- _Source material_:
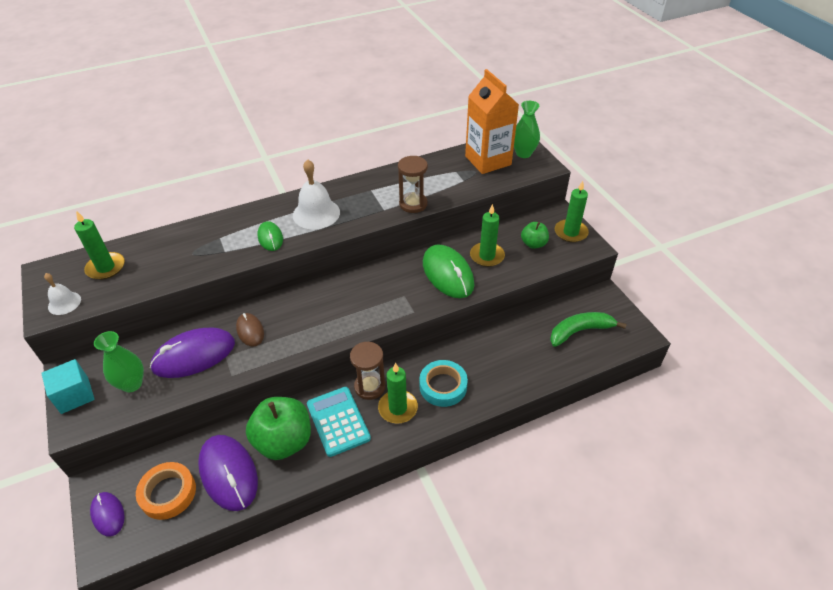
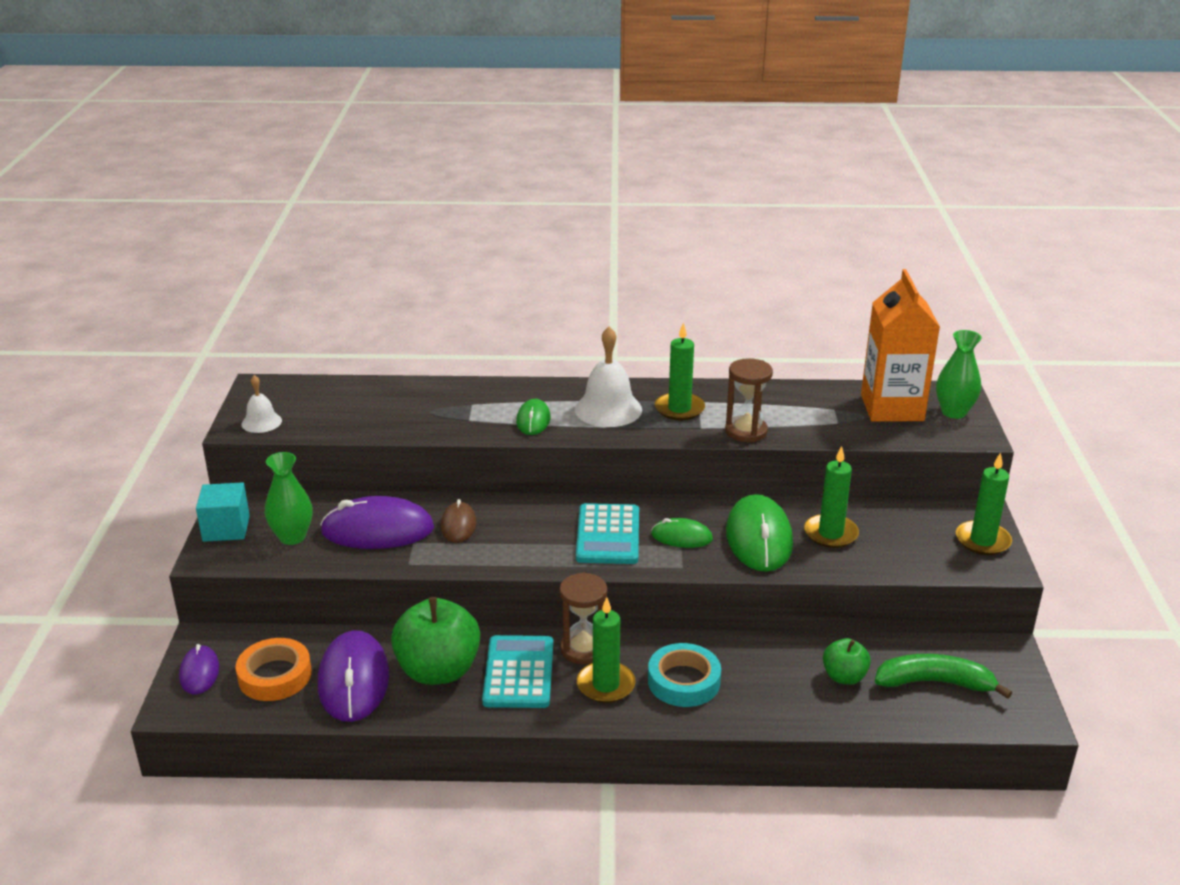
camera: 25 degrees right, 15 degrees down
green candle [74,211,125,280] -> green candle moved to [655,322,705,420]
green apple [521,222,549,249] -> green apple moved to [823,638,871,685]
none -> turquoise calculator [576,503,639,564]
none -> green mouse [651,518,713,548]

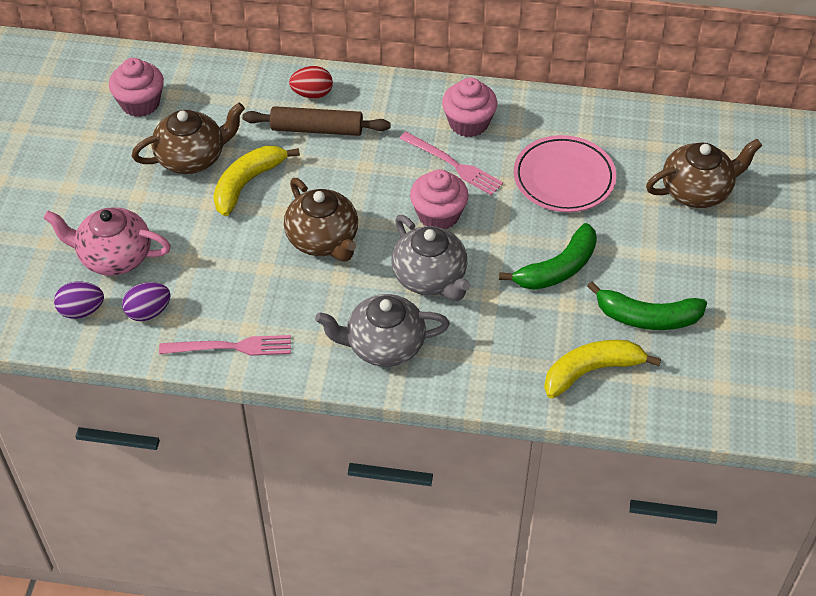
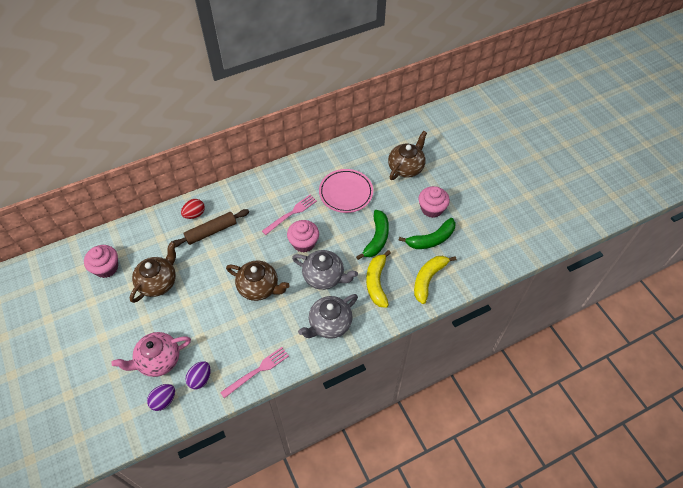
camera: 35 degrees left, 5 degrees up
yellow banana [213,146,300,216] -> yellow banana moved to [366,250,391,308]
pink fork [399,132,503,195] -> pink fork turned 45 degrees counterclockwise [262,195,317,235]
pink cupcake [442,78,497,137] -> pink cupcake moved to [419,186,450,218]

- _Task brief_: Starting at the line that contains "none -> turquoise", extract each line through the last line of the material exactly as written, and include no pictures.

- _Exercise answer_:
none -> turquoise calculator [576,503,639,564]
none -> green mouse [651,518,713,548]

camera: 35 degrees left, 5 degrees up
yellow banana [213,146,300,216] -> yellow banana moved to [366,250,391,308]
pink fork [399,132,503,195] -> pink fork turned 45 degrees counterclockwise [262,195,317,235]
pink cupcake [442,78,497,137] -> pink cupcake moved to [419,186,450,218]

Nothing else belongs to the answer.